▸ **ACTIVITY**
The records below hold pictures; please leave those out and retype the rest exactly.

Records contained in a dataset
────────────────────────────────────────

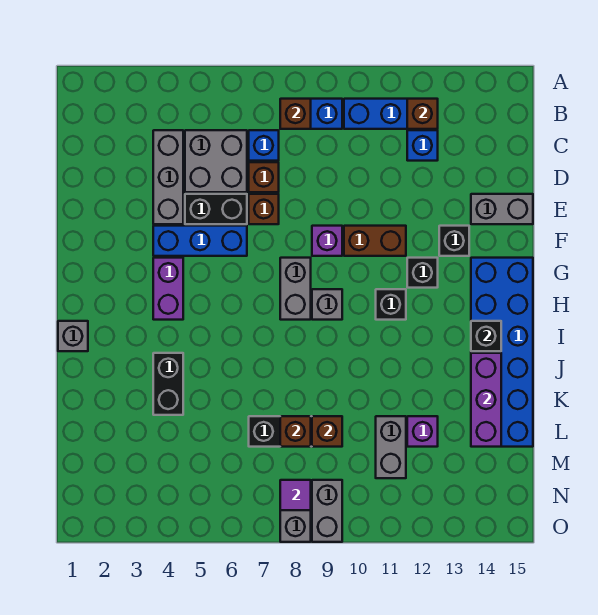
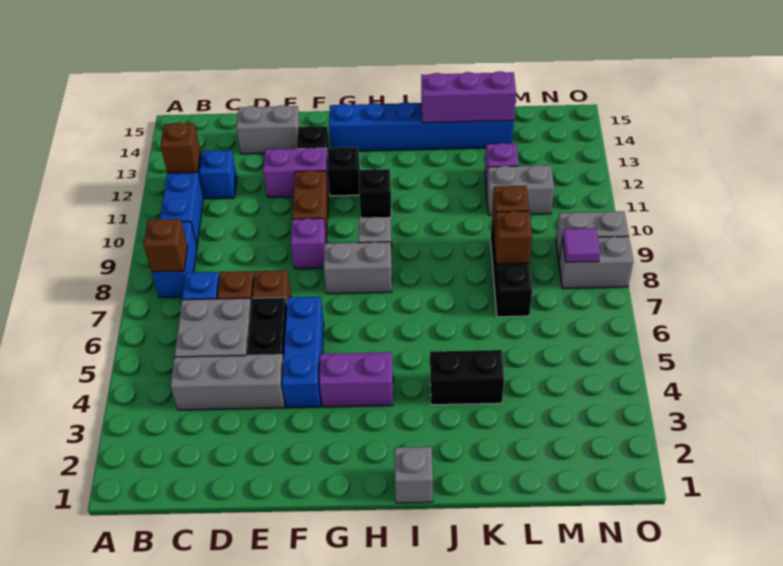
none -> purple brick E12:F12 level 1
grey brick E14:E15 level 1 -> grey brick D14:E14 level 1
blue brick G14:L15 level 1 -> blue brick G14:L14 level 1
black brick I14 level 2 -> none

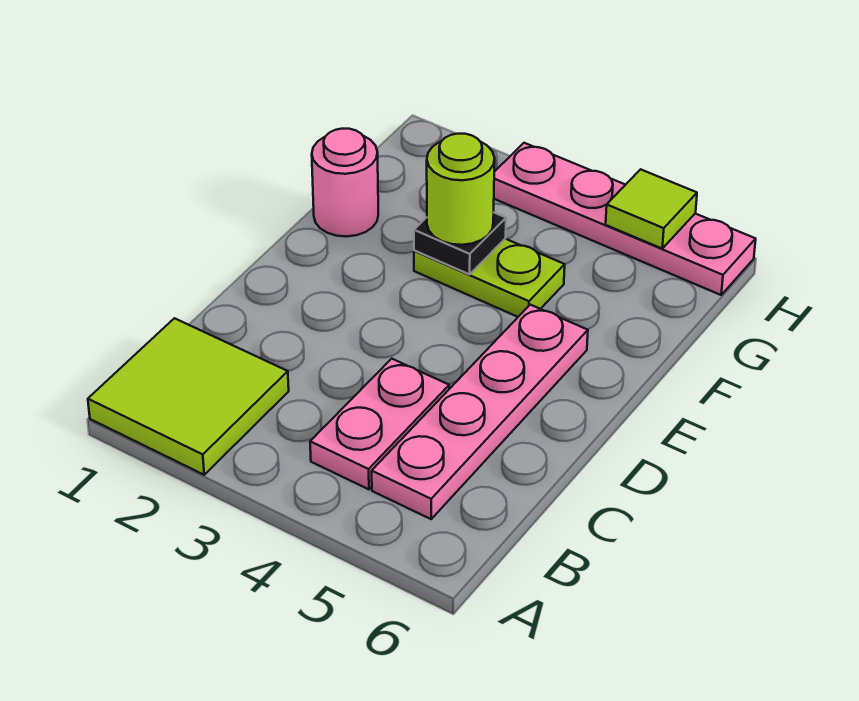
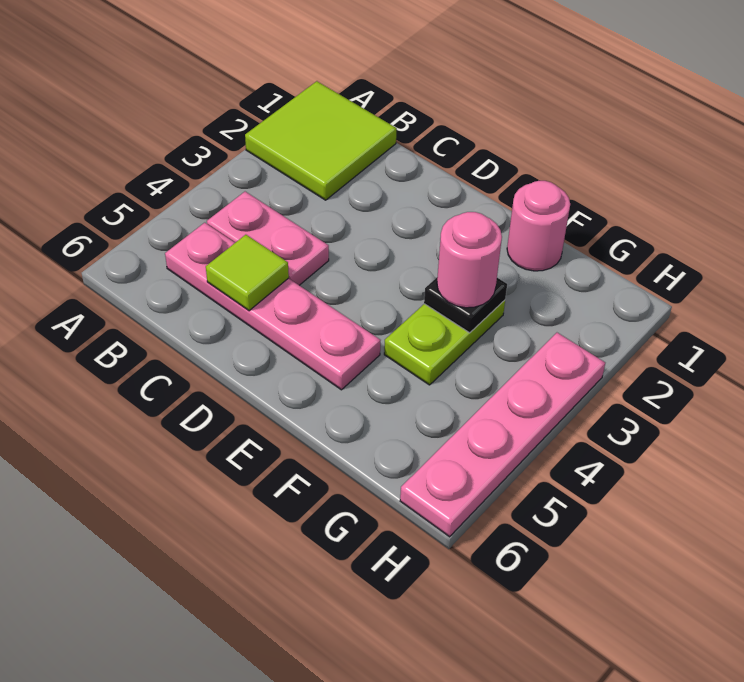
lime round brick F3 level 3 -> pink round brick F3 level 3
lime tile H5 level 2 -> lime tile C5 level 2

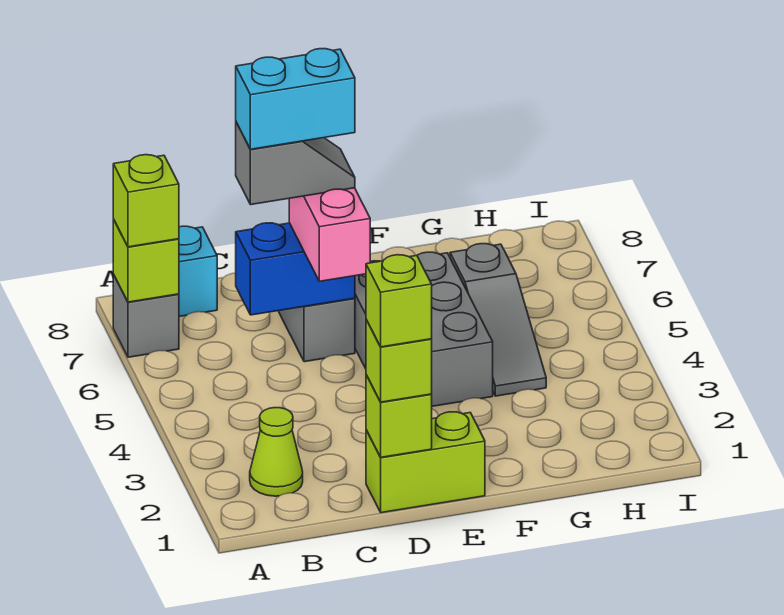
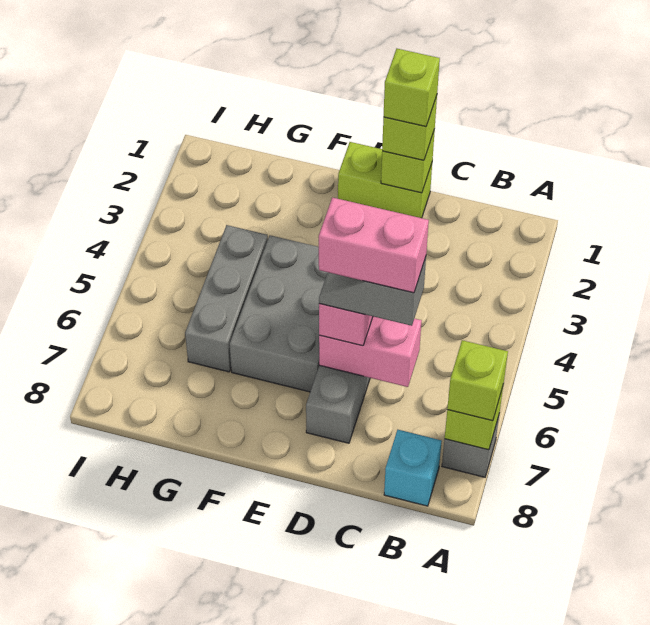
lime cone B2 level 1 -> none
blue brick C6:D6 level 2 -> pink brick C6:D6 level 2
cyan brick C6:D6 level 5 -> pink brick C6:D6 level 5
grey slope G4:G6 level 1 top 6 -> grey brick G4:G6 level 1

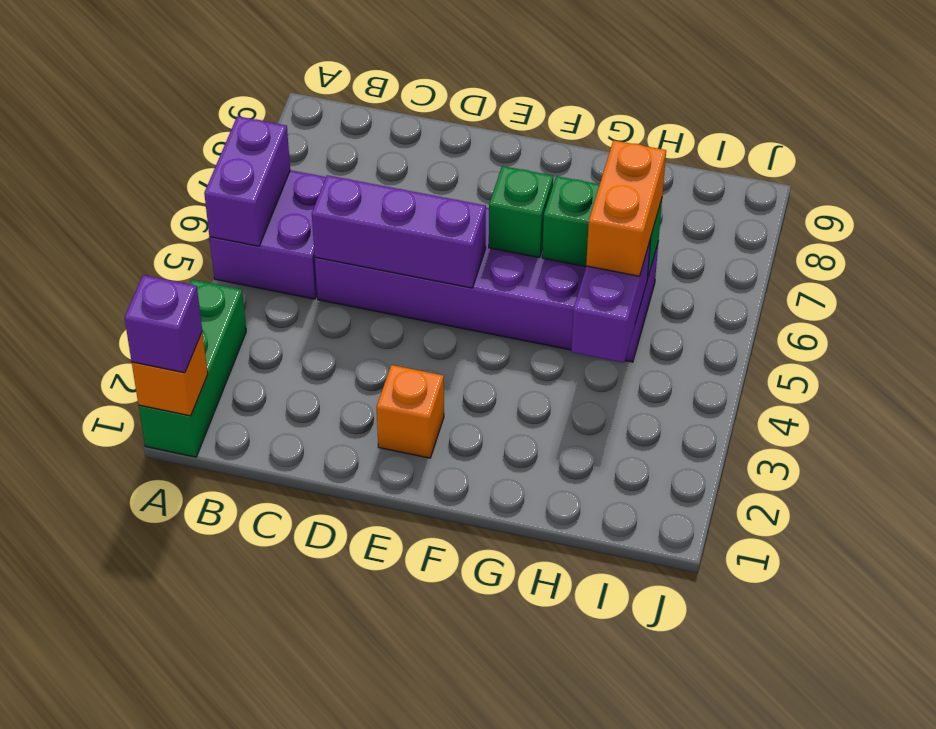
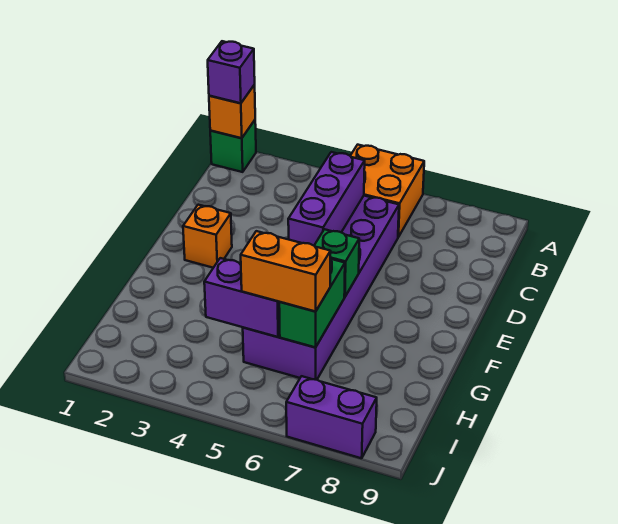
green brick A1:A3 level 1 -> green brick A1 level 1
purple brick A5:B6 level 1 -> orange brick A5:B6 level 1
purple brick A5:A6 level 2 -> purple brick J7:J8 level 1

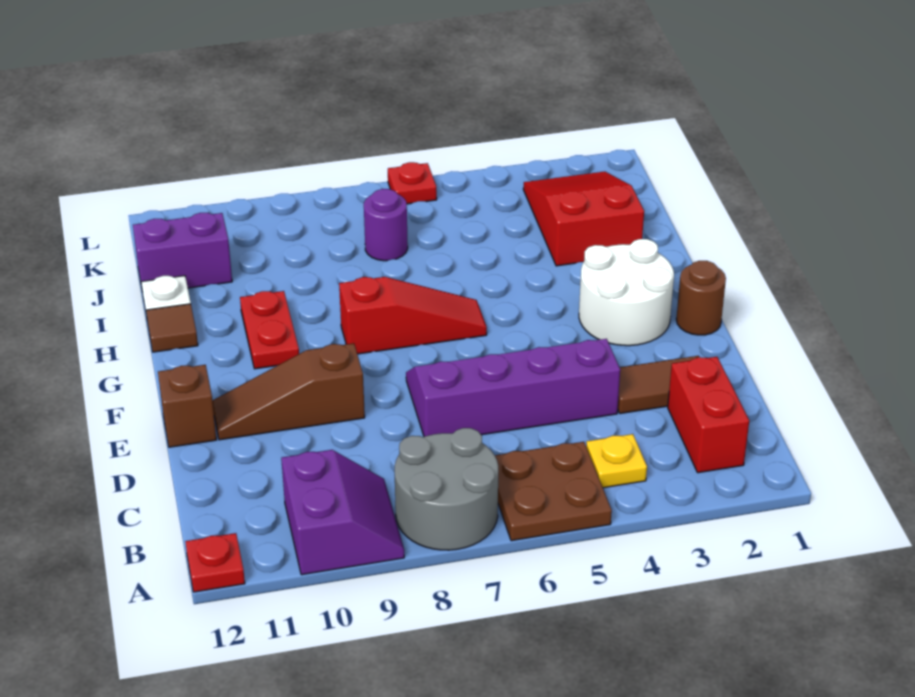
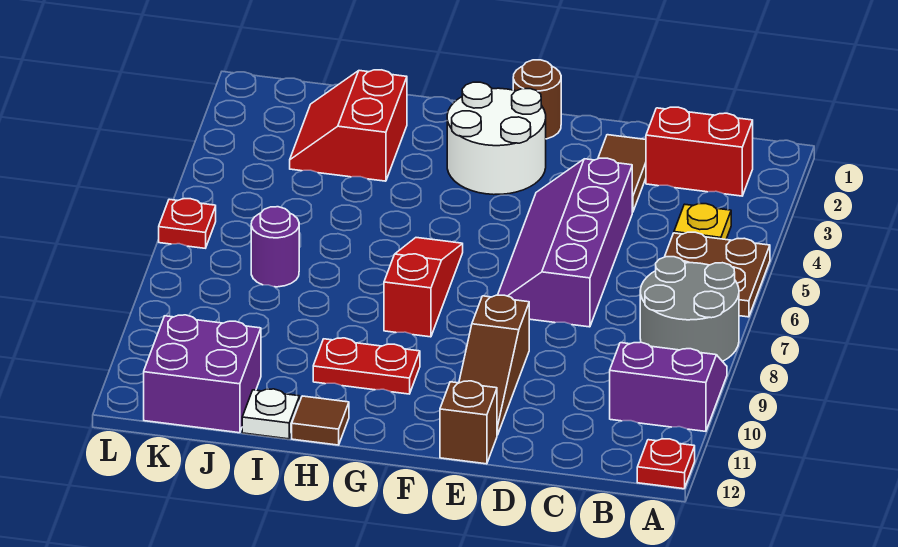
red slope I2:K3 level 1 top I -> red slope I2:J3 level 1 top I
purple brick J11:J12 level 1 -> purple brick J11:K12 level 1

────────────────────────────────────────

▸ **SOLUTION FOR THIS TASK**
none -> purple brick E12:F12 level 1
grey brick E14:E15 level 1 -> grey brick D14:E14 level 1
blue brick G14:L15 level 1 -> blue brick G14:L14 level 1
black brick I14 level 2 -> none

lime round brick F3 level 3 -> pink round brick F3 level 3
lime tile H5 level 2 -> lime tile C5 level 2

lime cone B2 level 1 -> none
blue brick C6:D6 level 2 -> pink brick C6:D6 level 2
cyan brick C6:D6 level 5 -> pink brick C6:D6 level 5
grey slope G4:G6 level 1 top 6 -> grey brick G4:G6 level 1

green brick A1:A3 level 1 -> green brick A1 level 1
purple brick A5:B6 level 1 -> orange brick A5:B6 level 1
purple brick A5:A6 level 2 -> purple brick J7:J8 level 1

red slope I2:K3 level 1 top I -> red slope I2:J3 level 1 top I
purple brick J11:J12 level 1 -> purple brick J11:K12 level 1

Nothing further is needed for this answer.